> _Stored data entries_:
+++++
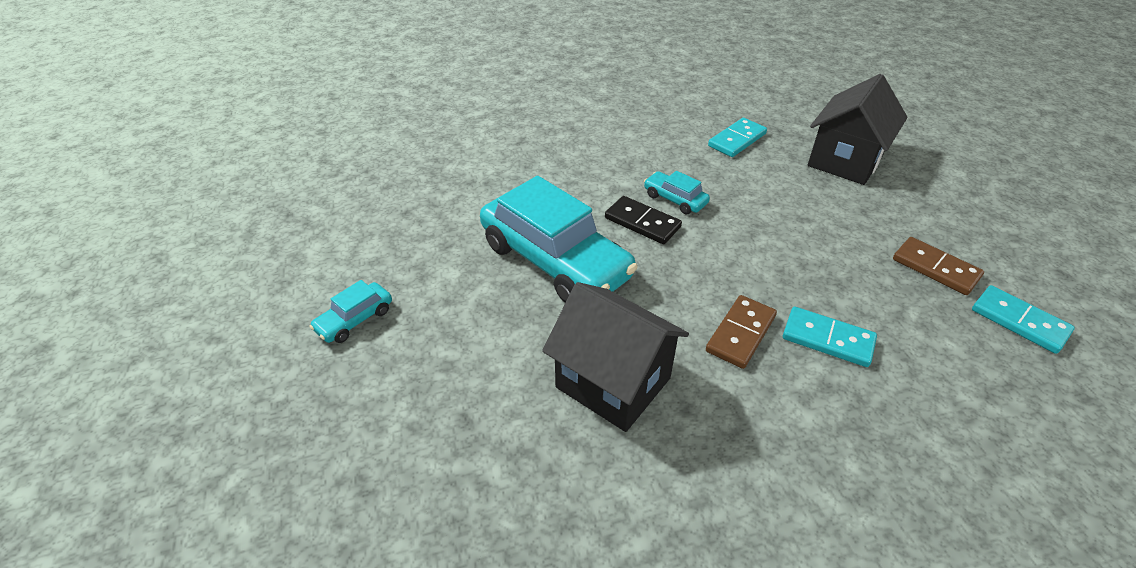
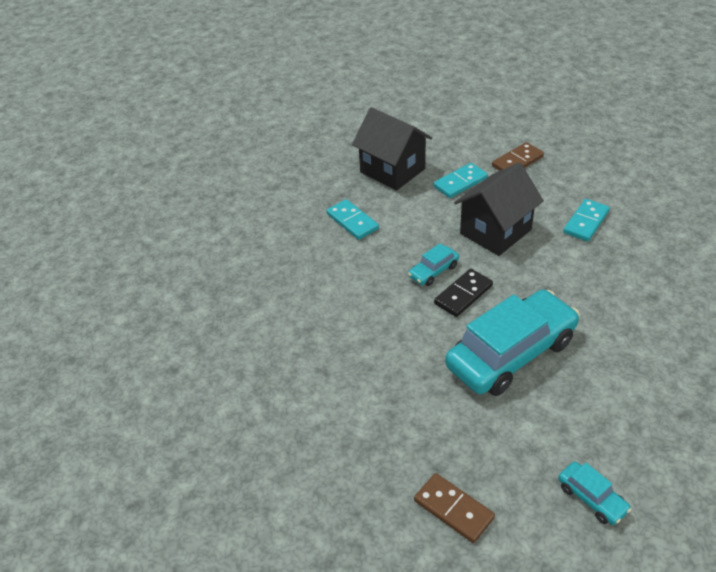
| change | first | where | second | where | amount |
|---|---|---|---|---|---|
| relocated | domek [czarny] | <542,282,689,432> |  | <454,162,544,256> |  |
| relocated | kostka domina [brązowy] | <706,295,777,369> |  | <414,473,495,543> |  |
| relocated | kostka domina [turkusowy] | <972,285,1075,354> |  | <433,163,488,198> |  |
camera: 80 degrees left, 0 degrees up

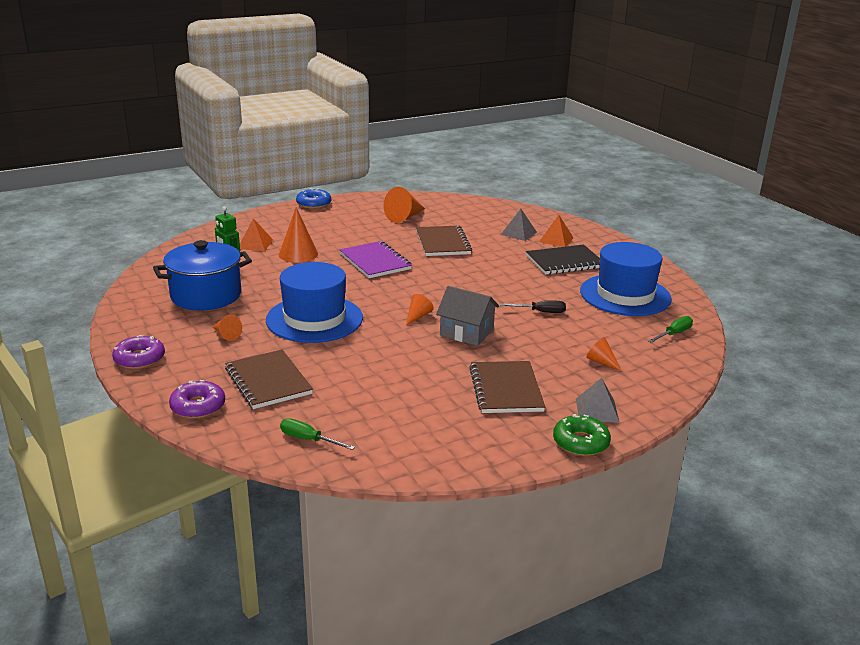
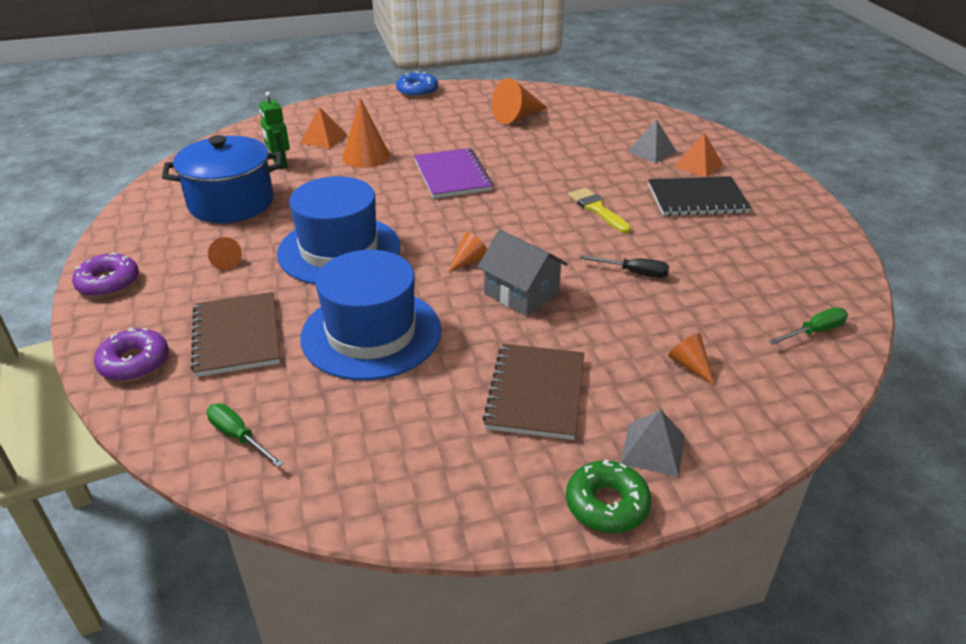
| change | first | where | second | where | amount |
|---|---|---|---|---|---|
| missing | zeszyt [brązowy] | <416,226,472,256> |  |  |  |
| relocated | kapelusz [niebieski] | <580,242,672,316> |  | <300,250,441,381> |  |
| appeared |  |  | pędzel [żółty] | <568,188,631,233> |  |
camera: 15 degrees right, 10 degrees up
+++++
> _Exercise_:
No pictures belong in the copy. Repeat the entries exactly.

> _Result for this task_:
| change | first | where | second | where | amount |
|---|---|---|---|---|---|
| relocated | domek [czarny] | <542,282,689,432> |  | <454,162,544,256> |  |
| relocated | kostka domina [brązowy] | <706,295,777,369> |  | <414,473,495,543> |  |
| relocated | kostka domina [turkusowy] | <972,285,1075,354> |  | <433,163,488,198> |  |
camera: 80 degrees left, 0 degrees up

| change | first | where | second | where | amount |
|---|---|---|---|---|---|
| missing | zeszyt [brązowy] | <416,226,472,256> |  |  |  |
| relocated | kapelusz [niebieski] | <580,242,672,316> |  | <300,250,441,381> |  |
| appeared |  |  | pędzel [żółty] | <568,188,631,233> |  |
camera: 15 degrees right, 10 degrees up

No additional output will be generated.